● **Written task**:
Could you retype the records word for word, from the first line up to and including the line with "NRQ: 12:32 -> 12:29"?

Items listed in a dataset
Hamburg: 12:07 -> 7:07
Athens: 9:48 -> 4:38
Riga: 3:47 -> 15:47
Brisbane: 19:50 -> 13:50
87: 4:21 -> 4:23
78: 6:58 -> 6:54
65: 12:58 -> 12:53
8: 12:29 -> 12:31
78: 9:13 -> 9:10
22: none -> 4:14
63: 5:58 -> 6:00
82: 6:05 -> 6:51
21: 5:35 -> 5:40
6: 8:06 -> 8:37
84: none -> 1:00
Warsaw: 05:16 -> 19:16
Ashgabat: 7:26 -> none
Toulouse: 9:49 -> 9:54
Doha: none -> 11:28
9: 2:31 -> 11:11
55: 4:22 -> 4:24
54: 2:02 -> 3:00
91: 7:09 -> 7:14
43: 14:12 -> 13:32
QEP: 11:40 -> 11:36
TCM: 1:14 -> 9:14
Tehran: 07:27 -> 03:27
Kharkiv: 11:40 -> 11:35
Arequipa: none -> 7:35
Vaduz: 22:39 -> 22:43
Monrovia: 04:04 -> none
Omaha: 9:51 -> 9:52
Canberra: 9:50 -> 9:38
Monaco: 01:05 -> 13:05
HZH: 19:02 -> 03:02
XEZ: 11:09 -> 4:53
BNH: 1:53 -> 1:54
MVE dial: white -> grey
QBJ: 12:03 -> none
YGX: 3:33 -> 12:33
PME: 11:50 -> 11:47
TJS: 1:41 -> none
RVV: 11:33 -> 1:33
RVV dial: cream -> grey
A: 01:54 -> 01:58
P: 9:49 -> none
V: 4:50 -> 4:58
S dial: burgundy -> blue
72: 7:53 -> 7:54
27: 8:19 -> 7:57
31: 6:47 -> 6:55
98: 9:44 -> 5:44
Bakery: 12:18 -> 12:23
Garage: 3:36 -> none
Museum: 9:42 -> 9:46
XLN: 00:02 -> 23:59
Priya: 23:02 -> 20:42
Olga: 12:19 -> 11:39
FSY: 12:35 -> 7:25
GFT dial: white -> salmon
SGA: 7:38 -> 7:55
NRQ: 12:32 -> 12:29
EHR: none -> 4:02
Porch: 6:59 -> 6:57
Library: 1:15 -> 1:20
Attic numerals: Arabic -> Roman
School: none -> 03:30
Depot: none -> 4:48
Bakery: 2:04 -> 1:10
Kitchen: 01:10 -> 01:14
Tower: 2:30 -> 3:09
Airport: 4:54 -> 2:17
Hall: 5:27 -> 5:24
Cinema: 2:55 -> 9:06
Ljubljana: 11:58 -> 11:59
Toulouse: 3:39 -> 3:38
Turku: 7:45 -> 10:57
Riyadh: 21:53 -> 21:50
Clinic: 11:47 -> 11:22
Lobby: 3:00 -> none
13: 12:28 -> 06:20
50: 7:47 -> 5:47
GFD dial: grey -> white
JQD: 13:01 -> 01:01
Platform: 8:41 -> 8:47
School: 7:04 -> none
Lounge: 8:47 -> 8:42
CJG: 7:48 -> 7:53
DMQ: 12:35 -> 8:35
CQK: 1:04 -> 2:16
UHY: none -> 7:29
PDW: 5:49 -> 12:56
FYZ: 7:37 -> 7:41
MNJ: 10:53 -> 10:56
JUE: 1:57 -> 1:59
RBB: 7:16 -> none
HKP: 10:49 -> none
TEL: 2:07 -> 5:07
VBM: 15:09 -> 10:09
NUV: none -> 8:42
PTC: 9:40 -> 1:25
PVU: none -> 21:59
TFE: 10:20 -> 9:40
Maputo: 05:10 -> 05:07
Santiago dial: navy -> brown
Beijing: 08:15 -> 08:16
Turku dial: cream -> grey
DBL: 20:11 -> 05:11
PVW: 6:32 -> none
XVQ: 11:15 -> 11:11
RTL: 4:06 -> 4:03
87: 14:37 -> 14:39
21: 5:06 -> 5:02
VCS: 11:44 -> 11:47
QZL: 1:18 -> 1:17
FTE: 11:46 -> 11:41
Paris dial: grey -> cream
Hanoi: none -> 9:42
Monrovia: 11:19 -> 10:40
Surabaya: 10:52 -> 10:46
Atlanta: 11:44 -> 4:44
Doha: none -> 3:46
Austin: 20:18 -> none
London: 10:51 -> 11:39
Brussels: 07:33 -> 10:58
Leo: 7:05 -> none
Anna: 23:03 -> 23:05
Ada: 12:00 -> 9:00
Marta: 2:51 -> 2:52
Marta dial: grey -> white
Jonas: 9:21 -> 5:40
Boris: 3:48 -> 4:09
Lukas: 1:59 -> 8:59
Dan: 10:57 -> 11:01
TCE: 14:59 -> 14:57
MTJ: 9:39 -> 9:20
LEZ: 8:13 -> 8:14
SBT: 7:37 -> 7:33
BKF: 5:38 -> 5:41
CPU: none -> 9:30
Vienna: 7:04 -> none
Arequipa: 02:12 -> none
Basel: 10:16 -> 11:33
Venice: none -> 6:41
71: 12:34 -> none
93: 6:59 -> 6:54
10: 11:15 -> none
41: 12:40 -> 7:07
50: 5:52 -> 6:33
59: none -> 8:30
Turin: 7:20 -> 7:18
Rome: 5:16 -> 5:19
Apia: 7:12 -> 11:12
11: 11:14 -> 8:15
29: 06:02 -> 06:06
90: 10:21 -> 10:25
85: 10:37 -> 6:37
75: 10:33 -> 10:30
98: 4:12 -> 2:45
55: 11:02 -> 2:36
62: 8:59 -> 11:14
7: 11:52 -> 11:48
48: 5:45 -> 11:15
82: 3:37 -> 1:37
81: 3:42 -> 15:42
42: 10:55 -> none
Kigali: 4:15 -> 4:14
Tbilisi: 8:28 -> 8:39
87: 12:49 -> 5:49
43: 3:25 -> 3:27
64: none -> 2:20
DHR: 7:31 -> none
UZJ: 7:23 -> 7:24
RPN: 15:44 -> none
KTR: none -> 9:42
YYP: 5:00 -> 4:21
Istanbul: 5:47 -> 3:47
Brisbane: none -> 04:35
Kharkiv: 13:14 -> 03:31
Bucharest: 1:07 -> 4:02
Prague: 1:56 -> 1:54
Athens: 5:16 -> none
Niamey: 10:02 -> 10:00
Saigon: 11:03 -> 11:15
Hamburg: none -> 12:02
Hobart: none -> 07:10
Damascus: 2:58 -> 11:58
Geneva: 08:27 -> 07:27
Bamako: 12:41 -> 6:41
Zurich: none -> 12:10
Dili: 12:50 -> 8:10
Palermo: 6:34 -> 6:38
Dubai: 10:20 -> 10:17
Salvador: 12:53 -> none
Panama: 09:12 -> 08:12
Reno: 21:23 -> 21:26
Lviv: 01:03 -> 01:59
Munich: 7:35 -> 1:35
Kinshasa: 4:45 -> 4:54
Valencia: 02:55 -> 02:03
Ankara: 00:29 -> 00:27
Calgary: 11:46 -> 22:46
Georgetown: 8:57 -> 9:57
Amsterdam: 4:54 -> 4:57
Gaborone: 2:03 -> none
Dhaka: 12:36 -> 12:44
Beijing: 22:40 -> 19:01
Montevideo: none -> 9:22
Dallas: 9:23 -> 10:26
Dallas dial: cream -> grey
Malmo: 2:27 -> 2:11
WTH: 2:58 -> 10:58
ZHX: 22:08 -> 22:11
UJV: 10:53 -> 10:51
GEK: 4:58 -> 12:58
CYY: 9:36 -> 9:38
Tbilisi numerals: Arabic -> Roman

● **Complete answer**:
Hamburg: 12:07 -> 7:07
Athens: 9:48 -> 4:38
Riga: 3:47 -> 15:47
Brisbane: 19:50 -> 13:50
87: 4:21 -> 4:23
78: 6:58 -> 6:54
65: 12:58 -> 12:53
8: 12:29 -> 12:31
78: 9:13 -> 9:10
22: none -> 4:14
63: 5:58 -> 6:00
82: 6:05 -> 6:51
21: 5:35 -> 5:40
6: 8:06 -> 8:37
84: none -> 1:00
Warsaw: 05:16 -> 19:16
Ashgabat: 7:26 -> none
Toulouse: 9:49 -> 9:54
Doha: none -> 11:28
9: 2:31 -> 11:11
55: 4:22 -> 4:24
54: 2:02 -> 3:00
91: 7:09 -> 7:14
43: 14:12 -> 13:32
QEP: 11:40 -> 11:36
TCM: 1:14 -> 9:14
Tehran: 07:27 -> 03:27
Kharkiv: 11:40 -> 11:35
Arequipa: none -> 7:35
Vaduz: 22:39 -> 22:43
Monrovia: 04:04 -> none
Omaha: 9:51 -> 9:52
Canberra: 9:50 -> 9:38
Monaco: 01:05 -> 13:05
HZH: 19:02 -> 03:02
XEZ: 11:09 -> 4:53
BNH: 1:53 -> 1:54
MVE dial: white -> grey
QBJ: 12:03 -> none
YGX: 3:33 -> 12:33
PME: 11:50 -> 11:47
TJS: 1:41 -> none
RVV: 11:33 -> 1:33
RVV dial: cream -> grey
A: 01:54 -> 01:58
P: 9:49 -> none
V: 4:50 -> 4:58
S dial: burgundy -> blue
72: 7:53 -> 7:54
27: 8:19 -> 7:57
31: 6:47 -> 6:55
98: 9:44 -> 5:44
Bakery: 12:18 -> 12:23
Garage: 3:36 -> none
Museum: 9:42 -> 9:46
XLN: 00:02 -> 23:59
Priya: 23:02 -> 20:42
Olga: 12:19 -> 11:39
FSY: 12:35 -> 7:25
GFT dial: white -> salmon
SGA: 7:38 -> 7:55
NRQ: 12:32 -> 12:29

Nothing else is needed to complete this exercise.